Start of Block

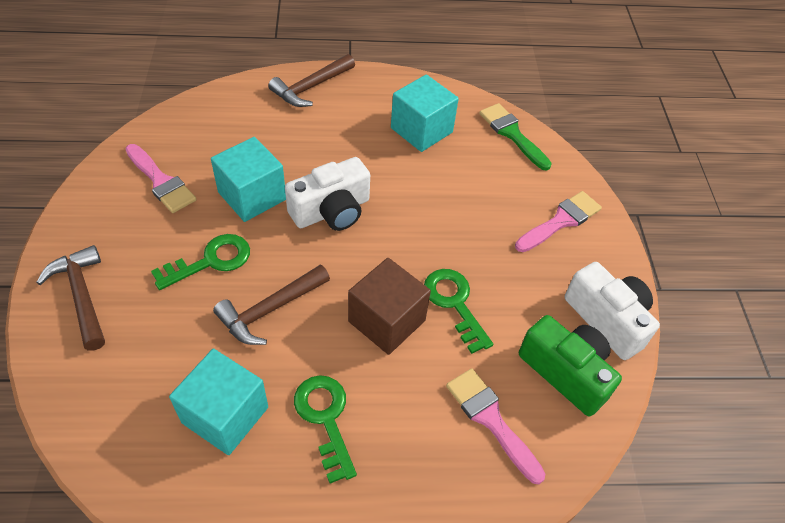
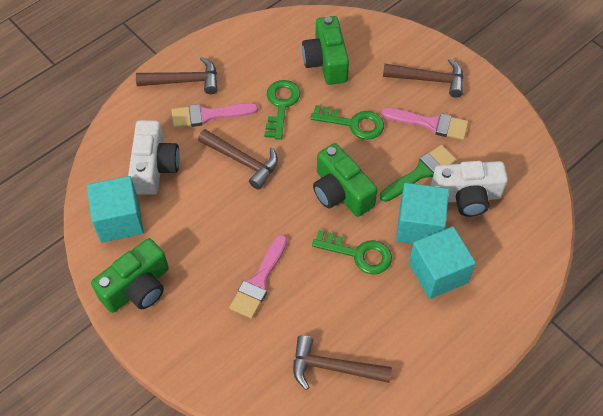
brown cube: 1 -> 0
brown hammer: 3 -> 4
green camera: 1 -> 3

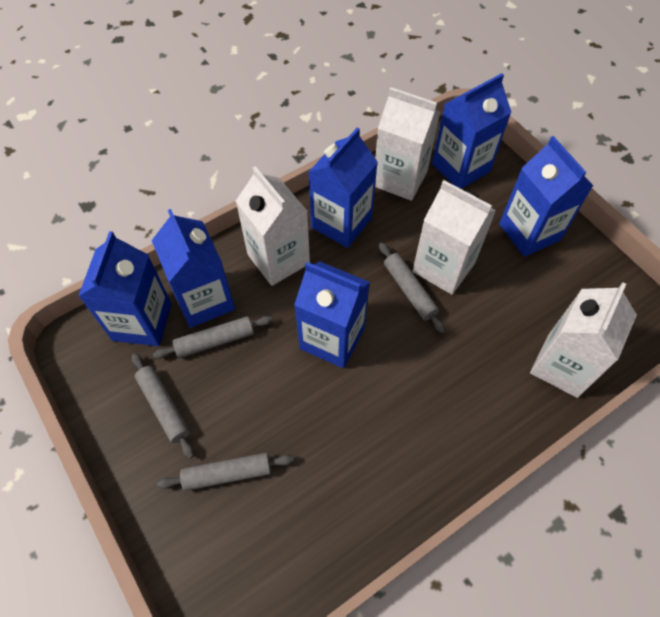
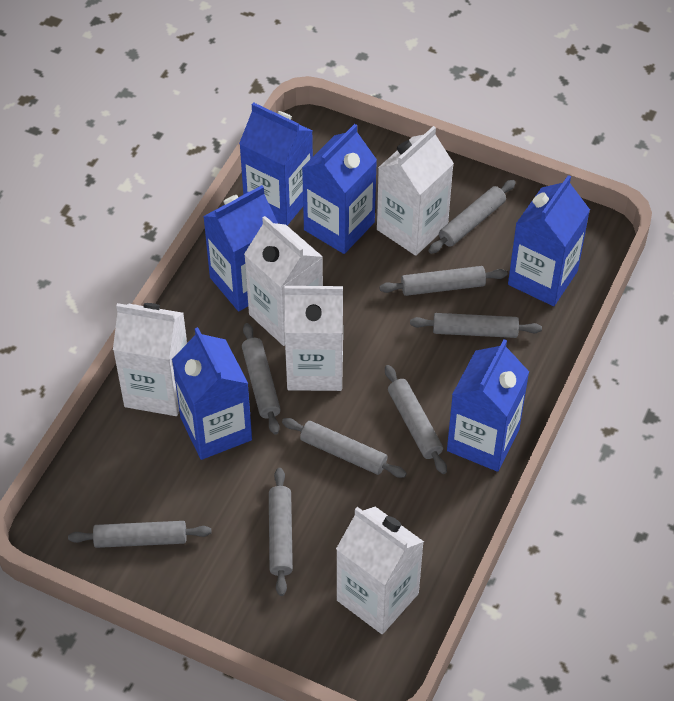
grey rolling pin: 4 -> 8
white carton: 4 -> 5

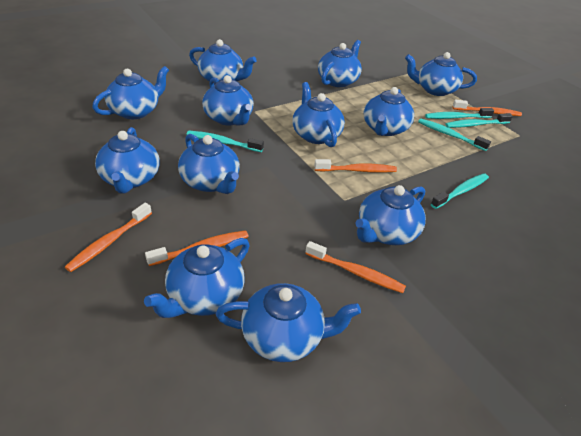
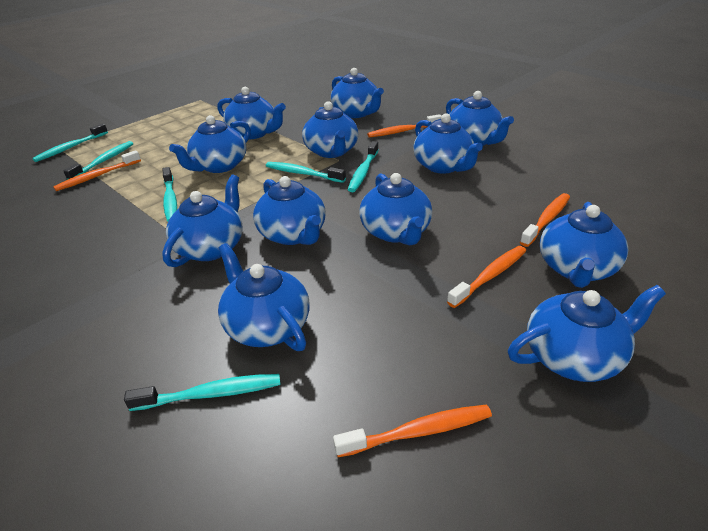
turquoise toothbrush: 5 -> 6

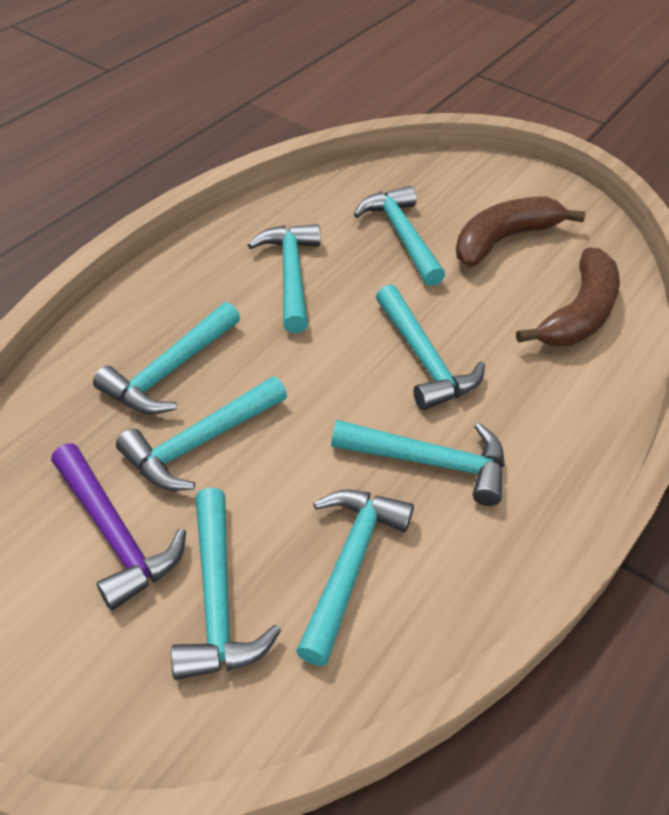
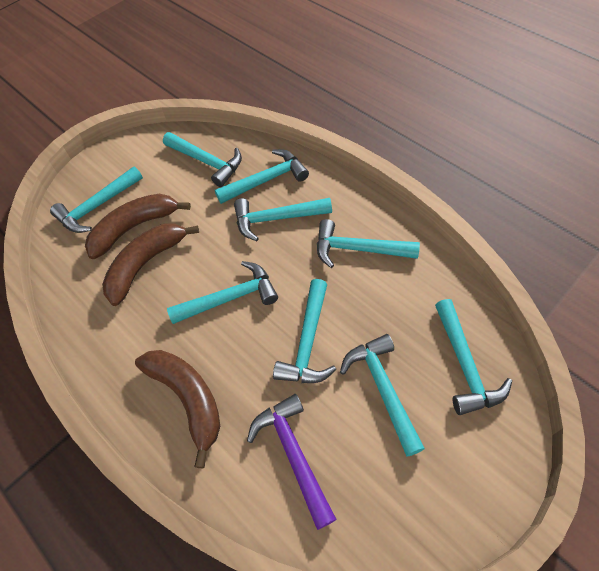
brown banana: 2 -> 3
turquoise hammer: 8 -> 9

End of Block

What is being asked: From the listing, reproduce every line where the word "hammer" is present.

Your solution:
brown hammer: 3 -> 4
turquoise hammer: 8 -> 9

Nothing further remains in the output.